• Problem to work on:
Which lines in the data below contain the word "brick"? Pull each of them out.

• Supplied information:
++++++++++

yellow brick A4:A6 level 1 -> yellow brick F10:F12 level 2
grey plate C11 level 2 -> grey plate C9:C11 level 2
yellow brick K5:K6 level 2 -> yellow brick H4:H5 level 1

++++++++++

• Written solution:
yellow brick A4:A6 level 1 -> yellow brick F10:F12 level 2
yellow brick K5:K6 level 2 -> yellow brick H4:H5 level 1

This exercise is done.